# Direction
Count how many lines in the entries below contain the string "Violin". Uppercase and lowercase count as different, and give only the number.
____
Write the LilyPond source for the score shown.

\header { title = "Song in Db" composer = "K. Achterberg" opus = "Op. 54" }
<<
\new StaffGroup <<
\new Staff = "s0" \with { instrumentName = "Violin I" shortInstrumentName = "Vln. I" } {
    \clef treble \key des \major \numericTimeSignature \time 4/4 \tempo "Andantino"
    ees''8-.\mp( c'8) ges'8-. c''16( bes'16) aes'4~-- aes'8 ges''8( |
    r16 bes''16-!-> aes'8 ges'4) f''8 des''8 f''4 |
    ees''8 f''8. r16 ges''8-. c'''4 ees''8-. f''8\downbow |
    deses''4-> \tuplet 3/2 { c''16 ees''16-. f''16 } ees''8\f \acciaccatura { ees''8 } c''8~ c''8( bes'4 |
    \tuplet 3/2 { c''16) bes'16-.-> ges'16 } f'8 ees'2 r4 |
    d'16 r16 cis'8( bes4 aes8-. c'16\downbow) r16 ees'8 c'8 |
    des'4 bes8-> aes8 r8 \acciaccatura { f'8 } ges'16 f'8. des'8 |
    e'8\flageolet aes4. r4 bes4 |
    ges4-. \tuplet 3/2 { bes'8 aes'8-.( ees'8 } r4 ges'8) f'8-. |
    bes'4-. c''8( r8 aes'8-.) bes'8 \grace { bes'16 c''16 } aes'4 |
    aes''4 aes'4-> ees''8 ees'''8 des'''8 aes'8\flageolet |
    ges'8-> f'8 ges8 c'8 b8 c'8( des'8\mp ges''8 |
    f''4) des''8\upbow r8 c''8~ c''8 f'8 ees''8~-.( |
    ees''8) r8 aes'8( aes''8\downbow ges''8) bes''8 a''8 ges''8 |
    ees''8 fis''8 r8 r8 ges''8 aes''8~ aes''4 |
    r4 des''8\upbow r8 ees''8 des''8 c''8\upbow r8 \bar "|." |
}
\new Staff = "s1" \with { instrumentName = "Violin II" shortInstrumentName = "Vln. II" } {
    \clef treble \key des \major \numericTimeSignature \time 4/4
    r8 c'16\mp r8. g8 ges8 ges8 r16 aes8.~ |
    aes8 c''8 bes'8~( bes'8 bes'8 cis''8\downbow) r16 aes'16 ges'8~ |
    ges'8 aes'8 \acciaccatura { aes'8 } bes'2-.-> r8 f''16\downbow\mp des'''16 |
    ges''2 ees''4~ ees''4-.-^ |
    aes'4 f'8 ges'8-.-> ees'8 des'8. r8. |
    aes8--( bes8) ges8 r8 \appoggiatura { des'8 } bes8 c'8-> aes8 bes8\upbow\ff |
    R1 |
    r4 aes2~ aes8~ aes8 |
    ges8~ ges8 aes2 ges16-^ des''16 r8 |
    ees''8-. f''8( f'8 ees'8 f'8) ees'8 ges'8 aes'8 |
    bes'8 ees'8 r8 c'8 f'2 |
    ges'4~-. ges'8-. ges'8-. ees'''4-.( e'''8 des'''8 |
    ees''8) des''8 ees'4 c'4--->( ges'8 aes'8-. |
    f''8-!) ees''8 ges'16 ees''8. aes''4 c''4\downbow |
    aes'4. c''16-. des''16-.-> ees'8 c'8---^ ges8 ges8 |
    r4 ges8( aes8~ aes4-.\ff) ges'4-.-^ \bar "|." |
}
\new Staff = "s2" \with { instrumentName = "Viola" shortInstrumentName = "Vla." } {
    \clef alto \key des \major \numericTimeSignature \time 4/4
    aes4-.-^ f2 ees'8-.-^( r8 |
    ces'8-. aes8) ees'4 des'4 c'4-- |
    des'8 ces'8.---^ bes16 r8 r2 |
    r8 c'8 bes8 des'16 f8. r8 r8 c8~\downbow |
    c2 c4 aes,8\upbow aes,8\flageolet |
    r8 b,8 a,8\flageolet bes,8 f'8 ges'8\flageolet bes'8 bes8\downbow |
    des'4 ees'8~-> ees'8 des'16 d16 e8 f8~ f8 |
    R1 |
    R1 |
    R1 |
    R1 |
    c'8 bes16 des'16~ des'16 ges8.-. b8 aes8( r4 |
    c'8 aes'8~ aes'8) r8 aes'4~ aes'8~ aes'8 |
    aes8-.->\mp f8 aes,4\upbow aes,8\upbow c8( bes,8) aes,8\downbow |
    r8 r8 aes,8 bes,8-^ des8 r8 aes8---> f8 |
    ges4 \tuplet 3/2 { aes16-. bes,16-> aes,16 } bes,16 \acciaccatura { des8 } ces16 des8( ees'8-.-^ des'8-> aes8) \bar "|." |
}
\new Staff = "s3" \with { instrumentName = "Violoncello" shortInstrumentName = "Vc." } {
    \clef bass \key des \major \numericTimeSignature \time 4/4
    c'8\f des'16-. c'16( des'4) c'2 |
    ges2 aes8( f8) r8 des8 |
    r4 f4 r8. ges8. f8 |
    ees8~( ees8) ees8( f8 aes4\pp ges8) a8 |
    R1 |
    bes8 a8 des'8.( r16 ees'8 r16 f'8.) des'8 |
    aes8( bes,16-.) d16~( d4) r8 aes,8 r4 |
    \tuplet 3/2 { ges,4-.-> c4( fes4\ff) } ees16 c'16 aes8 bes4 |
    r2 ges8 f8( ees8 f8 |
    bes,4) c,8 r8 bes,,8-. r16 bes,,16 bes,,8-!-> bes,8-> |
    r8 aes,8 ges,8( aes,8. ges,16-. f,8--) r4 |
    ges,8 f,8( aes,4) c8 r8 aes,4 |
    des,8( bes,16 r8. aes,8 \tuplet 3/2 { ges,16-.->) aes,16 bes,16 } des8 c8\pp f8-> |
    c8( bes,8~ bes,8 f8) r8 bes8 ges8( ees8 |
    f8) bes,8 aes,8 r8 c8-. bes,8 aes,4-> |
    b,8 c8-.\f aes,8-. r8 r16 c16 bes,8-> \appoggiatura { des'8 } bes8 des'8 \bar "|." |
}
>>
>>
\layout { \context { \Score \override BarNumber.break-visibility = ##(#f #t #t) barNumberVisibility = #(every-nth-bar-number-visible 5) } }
____
# Output of the exercise
2